> **YOUR GOAL**: Copy the listing in full and exactly, omitting its images.
[Opening DATA BELOW section]
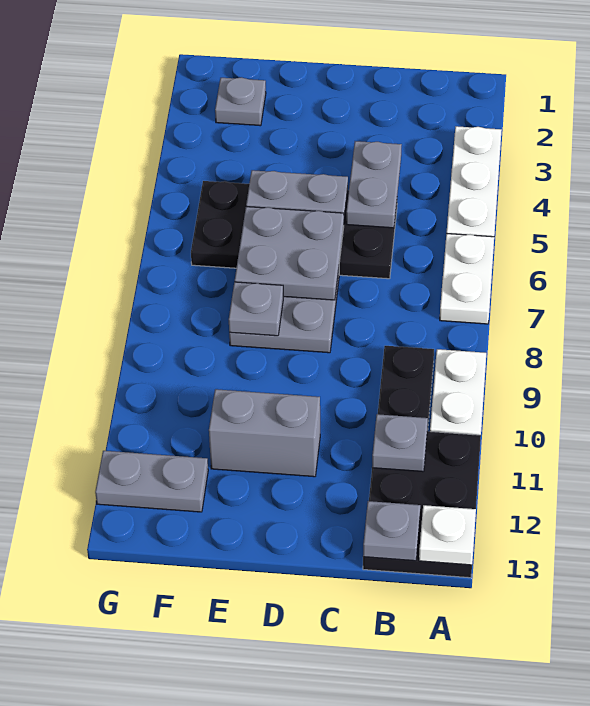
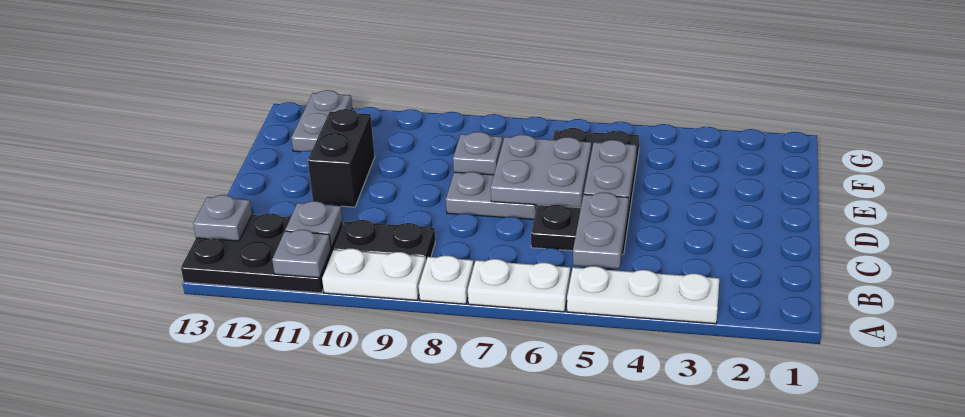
white plate A13 level 2 -> white plate A8 level 1
grey plate C4:C5 level 2 -> grey plate B5:C5 level 2
grey brick D11:E11 level 1 -> black brick D11:E11 level 1
grey plate F2 level 1 -> grey plate A11 level 2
[Closing DATA BELOW section]
> **WRITTEN RESPONSE**:
white plate A13 level 2 -> white plate A8 level 1
grey plate C4:C5 level 2 -> grey plate B5:C5 level 2
grey brick D11:E11 level 1 -> black brick D11:E11 level 1
grey plate F2 level 1 -> grey plate A11 level 2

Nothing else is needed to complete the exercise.